>> Start
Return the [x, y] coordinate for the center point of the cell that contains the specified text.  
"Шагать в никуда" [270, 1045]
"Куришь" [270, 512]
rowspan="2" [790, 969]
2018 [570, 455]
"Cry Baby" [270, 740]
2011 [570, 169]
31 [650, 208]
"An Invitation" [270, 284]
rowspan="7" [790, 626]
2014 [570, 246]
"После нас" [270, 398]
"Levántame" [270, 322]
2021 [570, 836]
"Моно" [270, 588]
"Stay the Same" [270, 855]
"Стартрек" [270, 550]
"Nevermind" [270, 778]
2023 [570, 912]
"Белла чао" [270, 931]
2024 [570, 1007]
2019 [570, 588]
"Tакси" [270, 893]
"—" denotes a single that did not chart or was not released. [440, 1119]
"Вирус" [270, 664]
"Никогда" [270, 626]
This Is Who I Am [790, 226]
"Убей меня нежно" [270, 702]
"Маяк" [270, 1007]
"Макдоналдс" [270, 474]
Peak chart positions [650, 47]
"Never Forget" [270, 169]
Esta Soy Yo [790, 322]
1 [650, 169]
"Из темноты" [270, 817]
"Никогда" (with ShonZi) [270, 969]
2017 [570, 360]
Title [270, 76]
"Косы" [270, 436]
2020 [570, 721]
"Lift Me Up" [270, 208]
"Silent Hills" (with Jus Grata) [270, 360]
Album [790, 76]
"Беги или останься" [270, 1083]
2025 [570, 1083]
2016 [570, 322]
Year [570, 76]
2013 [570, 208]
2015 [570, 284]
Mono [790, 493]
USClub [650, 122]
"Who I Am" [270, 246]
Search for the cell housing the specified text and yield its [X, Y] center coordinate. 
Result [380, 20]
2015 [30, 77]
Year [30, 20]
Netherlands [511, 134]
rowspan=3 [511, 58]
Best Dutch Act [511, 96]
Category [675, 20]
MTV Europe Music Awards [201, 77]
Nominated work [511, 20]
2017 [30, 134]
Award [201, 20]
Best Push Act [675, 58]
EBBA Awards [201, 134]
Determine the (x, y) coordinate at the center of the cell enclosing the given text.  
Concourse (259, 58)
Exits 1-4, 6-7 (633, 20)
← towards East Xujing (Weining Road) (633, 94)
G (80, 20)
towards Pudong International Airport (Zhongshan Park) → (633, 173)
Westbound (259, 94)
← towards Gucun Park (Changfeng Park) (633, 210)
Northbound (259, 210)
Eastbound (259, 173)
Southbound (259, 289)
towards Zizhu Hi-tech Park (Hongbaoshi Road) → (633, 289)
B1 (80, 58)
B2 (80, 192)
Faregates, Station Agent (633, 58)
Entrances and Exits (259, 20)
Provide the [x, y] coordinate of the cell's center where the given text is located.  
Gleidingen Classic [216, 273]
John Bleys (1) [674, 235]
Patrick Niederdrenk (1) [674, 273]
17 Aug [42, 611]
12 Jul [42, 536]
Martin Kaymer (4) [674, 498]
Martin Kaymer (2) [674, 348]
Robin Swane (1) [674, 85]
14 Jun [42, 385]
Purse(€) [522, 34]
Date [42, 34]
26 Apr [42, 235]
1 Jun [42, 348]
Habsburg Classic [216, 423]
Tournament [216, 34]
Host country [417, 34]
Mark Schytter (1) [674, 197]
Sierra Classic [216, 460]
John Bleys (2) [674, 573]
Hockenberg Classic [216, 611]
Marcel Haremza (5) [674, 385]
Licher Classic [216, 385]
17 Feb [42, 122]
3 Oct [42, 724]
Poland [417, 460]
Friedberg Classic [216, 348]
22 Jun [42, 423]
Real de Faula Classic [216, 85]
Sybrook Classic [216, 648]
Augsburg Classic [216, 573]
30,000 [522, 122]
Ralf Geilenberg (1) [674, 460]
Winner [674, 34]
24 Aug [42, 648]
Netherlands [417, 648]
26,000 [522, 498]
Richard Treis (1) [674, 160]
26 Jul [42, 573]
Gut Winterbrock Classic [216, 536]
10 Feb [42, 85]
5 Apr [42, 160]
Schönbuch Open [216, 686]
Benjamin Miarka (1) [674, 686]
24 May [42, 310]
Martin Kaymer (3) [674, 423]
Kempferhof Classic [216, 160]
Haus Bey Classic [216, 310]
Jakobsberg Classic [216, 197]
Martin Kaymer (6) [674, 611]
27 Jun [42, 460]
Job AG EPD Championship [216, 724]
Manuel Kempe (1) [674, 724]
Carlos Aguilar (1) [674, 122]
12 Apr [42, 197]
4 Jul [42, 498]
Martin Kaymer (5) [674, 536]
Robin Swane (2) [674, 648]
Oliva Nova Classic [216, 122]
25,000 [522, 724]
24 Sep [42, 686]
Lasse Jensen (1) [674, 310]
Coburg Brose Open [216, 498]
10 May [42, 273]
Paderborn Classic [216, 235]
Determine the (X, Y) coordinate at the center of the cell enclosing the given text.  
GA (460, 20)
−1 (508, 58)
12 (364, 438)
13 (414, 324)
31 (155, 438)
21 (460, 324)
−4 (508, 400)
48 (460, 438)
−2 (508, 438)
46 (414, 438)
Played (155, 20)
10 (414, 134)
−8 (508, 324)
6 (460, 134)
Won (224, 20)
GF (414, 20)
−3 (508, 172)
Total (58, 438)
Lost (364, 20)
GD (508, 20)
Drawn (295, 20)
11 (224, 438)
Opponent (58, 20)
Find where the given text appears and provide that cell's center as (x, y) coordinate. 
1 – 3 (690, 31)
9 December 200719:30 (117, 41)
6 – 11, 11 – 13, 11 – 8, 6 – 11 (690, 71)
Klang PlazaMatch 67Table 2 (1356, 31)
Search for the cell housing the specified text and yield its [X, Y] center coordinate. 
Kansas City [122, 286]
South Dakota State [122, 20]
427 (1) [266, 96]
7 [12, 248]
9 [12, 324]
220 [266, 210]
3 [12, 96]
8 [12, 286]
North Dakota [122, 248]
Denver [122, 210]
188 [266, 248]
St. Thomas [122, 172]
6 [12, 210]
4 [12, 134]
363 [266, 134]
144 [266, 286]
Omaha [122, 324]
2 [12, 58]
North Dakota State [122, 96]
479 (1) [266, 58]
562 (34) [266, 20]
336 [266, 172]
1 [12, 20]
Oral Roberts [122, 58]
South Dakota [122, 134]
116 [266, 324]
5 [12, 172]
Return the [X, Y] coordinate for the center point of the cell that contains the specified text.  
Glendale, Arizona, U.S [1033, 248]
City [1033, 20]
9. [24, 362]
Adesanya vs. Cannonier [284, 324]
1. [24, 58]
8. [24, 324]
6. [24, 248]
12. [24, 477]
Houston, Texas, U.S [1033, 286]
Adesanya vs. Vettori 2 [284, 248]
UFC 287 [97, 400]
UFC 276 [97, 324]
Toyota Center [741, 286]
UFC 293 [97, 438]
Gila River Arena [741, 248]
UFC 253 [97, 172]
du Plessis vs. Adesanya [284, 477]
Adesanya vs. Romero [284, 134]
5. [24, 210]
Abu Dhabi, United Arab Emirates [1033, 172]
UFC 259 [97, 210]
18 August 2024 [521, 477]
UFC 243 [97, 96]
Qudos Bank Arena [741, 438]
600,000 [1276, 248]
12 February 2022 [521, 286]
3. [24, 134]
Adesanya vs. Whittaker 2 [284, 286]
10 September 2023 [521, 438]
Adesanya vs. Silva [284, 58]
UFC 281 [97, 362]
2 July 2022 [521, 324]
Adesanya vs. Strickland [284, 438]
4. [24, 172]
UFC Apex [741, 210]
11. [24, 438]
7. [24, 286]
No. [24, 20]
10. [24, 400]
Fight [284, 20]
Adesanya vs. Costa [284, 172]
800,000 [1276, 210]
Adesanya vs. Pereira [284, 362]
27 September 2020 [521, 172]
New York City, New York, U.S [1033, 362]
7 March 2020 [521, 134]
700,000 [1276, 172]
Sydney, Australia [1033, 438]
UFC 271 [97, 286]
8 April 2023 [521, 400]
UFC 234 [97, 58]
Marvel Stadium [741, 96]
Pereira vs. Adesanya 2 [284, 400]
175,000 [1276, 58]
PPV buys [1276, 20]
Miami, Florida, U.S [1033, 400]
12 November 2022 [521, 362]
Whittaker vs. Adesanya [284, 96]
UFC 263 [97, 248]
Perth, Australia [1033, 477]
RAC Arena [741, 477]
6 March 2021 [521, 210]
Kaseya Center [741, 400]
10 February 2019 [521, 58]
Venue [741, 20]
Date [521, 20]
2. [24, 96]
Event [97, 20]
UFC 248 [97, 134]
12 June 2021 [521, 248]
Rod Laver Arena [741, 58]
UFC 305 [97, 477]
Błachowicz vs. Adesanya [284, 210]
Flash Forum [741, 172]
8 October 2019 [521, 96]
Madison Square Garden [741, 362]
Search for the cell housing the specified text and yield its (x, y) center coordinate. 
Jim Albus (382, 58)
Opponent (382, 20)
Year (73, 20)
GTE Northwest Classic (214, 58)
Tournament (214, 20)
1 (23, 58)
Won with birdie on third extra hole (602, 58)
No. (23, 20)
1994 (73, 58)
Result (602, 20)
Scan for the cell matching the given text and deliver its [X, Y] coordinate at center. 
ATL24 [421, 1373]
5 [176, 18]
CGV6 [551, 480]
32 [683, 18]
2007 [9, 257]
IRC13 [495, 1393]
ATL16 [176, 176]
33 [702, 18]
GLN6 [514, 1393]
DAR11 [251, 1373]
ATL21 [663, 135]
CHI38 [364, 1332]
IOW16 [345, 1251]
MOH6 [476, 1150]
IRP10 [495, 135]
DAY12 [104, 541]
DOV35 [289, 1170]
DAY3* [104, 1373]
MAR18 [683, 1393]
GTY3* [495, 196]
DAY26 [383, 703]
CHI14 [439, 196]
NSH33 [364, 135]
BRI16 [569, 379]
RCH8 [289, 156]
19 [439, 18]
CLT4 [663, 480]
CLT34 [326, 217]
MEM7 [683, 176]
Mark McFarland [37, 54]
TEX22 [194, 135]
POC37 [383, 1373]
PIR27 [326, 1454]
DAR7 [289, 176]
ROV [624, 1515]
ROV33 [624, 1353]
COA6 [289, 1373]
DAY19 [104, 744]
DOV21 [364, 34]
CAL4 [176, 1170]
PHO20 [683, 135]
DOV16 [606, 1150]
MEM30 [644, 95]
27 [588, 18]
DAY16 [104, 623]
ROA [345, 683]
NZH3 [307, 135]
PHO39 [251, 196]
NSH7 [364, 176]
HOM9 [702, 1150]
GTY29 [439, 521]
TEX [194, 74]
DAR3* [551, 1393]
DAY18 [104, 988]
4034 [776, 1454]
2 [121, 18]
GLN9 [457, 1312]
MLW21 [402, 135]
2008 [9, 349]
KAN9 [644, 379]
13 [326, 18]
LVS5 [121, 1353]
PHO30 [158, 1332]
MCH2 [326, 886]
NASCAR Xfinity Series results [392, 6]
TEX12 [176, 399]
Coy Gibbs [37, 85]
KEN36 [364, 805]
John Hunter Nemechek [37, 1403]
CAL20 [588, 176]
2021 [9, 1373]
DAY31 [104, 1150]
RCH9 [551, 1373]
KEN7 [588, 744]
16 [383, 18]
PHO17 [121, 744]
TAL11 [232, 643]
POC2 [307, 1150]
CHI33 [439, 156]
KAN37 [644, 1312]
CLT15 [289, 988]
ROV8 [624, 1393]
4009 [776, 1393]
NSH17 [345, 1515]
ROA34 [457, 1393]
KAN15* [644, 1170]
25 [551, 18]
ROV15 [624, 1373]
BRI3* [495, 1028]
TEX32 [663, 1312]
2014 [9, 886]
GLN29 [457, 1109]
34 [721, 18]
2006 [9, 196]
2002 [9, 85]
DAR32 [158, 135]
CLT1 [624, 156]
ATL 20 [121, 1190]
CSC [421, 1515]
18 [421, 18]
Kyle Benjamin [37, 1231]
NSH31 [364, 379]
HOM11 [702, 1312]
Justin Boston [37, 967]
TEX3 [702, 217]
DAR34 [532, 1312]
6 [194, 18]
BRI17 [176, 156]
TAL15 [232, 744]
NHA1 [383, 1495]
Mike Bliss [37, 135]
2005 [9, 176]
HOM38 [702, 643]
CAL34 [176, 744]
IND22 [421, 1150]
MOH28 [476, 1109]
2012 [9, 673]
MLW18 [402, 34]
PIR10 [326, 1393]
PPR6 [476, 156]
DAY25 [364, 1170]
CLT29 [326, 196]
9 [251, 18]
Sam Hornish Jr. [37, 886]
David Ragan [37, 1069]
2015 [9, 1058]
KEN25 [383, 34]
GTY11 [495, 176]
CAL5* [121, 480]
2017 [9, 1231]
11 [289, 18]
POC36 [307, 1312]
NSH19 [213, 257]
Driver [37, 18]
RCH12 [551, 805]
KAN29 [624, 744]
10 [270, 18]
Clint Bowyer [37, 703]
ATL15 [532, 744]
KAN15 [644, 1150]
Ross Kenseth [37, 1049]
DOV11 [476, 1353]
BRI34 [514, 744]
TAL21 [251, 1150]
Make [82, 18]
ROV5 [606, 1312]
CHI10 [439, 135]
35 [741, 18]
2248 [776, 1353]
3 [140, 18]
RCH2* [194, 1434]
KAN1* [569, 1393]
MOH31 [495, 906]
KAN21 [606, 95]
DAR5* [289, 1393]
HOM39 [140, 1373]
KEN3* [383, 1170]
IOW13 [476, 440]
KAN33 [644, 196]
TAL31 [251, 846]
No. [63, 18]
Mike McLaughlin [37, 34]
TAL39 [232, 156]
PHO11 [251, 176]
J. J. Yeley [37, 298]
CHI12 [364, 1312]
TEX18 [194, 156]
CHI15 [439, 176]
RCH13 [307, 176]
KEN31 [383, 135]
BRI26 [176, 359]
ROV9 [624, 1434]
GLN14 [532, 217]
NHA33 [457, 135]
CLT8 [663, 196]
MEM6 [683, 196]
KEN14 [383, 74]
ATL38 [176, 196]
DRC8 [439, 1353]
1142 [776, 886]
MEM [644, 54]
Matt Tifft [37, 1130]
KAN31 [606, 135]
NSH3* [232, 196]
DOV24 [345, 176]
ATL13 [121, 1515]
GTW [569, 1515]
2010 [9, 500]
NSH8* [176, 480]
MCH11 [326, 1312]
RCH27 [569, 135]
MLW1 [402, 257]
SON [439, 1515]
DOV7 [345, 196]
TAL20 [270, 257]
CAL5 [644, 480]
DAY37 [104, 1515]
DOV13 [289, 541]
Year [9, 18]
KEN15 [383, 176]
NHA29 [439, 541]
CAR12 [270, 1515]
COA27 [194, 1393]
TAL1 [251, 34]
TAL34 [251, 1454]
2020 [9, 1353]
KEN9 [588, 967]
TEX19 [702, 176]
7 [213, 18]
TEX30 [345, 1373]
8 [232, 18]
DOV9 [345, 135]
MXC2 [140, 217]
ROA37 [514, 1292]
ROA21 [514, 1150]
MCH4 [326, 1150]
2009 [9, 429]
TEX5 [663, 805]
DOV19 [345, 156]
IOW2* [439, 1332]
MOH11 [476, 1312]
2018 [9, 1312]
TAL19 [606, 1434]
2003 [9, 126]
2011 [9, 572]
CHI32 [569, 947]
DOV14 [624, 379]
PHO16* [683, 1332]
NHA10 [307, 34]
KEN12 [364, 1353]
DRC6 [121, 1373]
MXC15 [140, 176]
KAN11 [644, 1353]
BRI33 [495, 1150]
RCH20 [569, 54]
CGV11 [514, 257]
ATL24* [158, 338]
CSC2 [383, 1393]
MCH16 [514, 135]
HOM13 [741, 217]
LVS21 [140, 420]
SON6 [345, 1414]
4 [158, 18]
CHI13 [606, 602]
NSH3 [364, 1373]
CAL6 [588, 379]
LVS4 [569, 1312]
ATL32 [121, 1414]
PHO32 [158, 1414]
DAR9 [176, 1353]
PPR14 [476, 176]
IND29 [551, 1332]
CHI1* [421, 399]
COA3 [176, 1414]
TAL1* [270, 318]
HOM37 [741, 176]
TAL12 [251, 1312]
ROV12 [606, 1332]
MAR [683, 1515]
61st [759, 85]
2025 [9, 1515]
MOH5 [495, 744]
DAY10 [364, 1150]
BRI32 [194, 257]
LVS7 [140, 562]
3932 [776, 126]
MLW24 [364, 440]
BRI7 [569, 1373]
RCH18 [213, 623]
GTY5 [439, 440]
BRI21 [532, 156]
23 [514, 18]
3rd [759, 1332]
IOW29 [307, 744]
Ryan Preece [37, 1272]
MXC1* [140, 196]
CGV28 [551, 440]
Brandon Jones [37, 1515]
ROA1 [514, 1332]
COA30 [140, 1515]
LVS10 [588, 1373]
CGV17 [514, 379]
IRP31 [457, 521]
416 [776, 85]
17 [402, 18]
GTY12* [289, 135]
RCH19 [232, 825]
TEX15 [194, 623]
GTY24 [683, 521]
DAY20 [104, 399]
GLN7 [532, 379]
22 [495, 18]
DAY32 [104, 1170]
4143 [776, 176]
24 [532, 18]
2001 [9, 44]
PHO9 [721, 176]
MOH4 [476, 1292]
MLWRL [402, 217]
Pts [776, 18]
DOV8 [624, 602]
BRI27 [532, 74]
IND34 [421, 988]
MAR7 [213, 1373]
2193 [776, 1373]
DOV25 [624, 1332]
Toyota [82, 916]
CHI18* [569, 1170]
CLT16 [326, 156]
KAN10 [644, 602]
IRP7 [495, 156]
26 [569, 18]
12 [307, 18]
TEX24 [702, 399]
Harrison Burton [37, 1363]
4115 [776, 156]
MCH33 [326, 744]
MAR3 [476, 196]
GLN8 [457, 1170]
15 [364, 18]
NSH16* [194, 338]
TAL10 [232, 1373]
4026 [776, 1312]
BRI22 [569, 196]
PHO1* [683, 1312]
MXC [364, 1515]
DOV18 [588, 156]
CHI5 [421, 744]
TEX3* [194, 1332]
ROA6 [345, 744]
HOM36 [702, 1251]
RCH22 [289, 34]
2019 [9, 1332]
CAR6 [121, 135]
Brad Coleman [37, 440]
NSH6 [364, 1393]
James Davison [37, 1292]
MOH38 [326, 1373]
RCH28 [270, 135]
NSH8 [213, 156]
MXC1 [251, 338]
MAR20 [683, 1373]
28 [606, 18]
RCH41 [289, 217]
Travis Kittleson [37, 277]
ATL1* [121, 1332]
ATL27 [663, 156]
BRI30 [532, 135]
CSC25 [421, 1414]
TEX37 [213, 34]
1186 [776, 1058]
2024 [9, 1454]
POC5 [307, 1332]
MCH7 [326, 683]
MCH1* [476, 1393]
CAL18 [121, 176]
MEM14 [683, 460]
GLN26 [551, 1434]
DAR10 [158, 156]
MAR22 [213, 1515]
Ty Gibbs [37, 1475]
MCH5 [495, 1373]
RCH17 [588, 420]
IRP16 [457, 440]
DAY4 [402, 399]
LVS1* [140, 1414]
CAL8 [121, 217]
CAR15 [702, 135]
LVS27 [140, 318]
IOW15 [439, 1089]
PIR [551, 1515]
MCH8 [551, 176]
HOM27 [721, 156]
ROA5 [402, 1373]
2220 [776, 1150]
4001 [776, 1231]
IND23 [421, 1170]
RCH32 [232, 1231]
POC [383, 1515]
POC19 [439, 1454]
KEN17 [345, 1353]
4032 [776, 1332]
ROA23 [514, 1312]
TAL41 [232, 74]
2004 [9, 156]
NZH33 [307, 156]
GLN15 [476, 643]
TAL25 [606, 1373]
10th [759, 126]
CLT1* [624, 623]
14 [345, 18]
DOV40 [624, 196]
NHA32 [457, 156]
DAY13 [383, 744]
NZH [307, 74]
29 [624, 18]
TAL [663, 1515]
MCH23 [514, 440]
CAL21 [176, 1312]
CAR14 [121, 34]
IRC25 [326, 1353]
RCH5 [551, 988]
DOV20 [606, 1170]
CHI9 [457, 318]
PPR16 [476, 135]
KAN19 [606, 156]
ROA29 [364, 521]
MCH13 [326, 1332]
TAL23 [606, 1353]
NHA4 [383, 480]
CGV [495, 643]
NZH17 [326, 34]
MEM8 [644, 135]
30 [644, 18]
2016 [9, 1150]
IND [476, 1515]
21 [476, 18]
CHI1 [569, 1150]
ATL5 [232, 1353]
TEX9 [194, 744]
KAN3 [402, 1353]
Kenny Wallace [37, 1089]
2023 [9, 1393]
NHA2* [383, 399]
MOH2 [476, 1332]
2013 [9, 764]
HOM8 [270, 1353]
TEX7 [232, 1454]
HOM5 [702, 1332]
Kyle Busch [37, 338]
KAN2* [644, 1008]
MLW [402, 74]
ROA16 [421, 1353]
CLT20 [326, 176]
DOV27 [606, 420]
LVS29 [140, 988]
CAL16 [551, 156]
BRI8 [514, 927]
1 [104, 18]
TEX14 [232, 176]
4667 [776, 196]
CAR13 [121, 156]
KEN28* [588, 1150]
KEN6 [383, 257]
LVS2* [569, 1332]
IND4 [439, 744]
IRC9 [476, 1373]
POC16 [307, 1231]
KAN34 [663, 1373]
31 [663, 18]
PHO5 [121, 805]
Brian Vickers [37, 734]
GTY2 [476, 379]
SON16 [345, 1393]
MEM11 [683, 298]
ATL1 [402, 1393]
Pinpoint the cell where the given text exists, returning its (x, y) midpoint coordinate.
>> End
What is required: Can you repeat the records from their first line through the line containing "2024 [570, 1007]", substituting "midpoint" for "center point" and leaving everything else unchanged?

Full output:
Return the [x, y] coordinate for the midpoint of the cell that contains the specified text.  
"Шагать в никуда" [270, 1045]
"Куришь" [270, 512]
rowspan="2" [790, 969]
2018 [570, 455]
"Cry Baby" [270, 740]
2011 [570, 169]
31 [650, 208]
"An Invitation" [270, 284]
rowspan="7" [790, 626]
2014 [570, 246]
"После нас" [270, 398]
"Levántame" [270, 322]
2021 [570, 836]
"Моно" [270, 588]
"Stay the Same" [270, 855]
"Стартрек" [270, 550]
"Nevermind" [270, 778]
2023 [570, 912]
"Белла чао" [270, 931]
2024 [570, 1007]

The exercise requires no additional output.